▶ REQUIREMENT
Please set down the data again exactly, minus the pictures.
***** MATERIALS PROVIDED *****
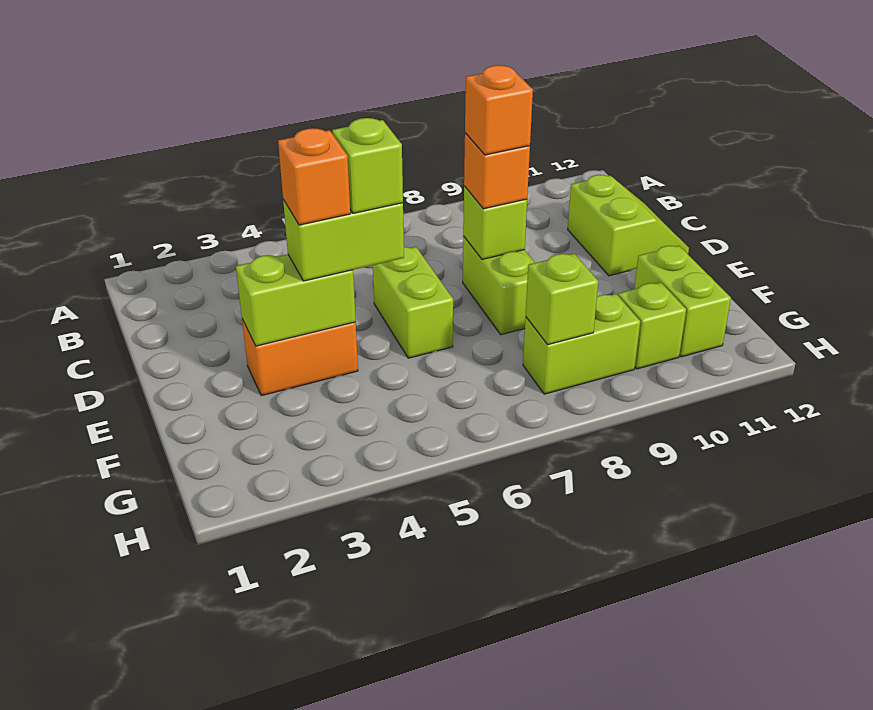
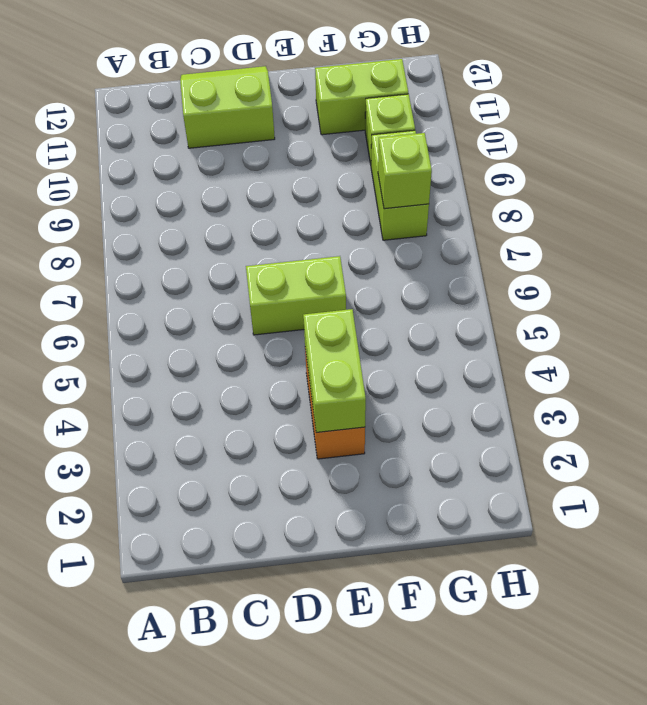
none -> lime brick D8:E8 level 1
none -> lime brick D8 level 2
none -> orange brick D8 level 3

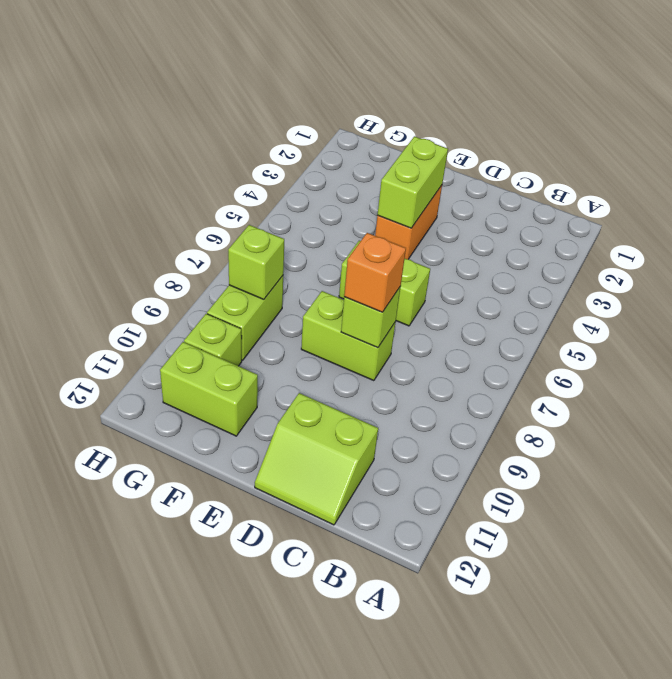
none -> lime brick E4:E5 level 3
none -> orange brick D8 level 4
none -> orange brick E4 level 4

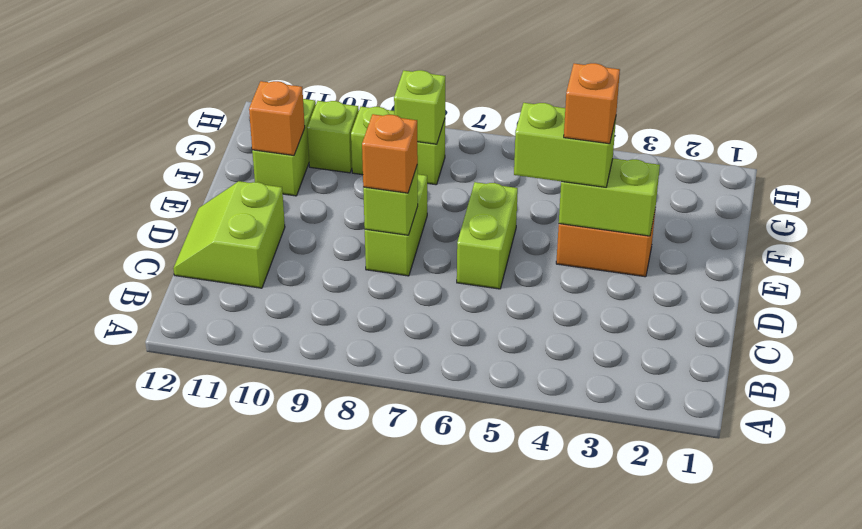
orange brick F11 level 2 -> orange brick D8 level 4
none -> lime brick E5 level 4

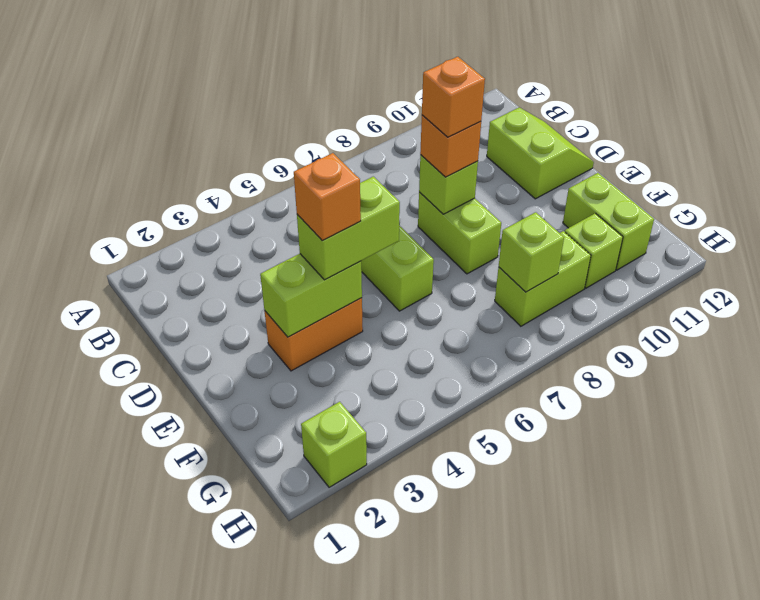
lime brick H2 level 1 -> lime brick E5 level 4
*****
▶ EXERCISE OUTPUT
none -> lime brick D8:E8 level 1
none -> lime brick D8 level 2
none -> orange brick D8 level 3

none -> lime brick E4:E5 level 3
none -> orange brick D8 level 4
none -> orange brick E4 level 4

orange brick F11 level 2 -> orange brick D8 level 4
none -> lime brick E5 level 4

lime brick H2 level 1 -> lime brick E5 level 4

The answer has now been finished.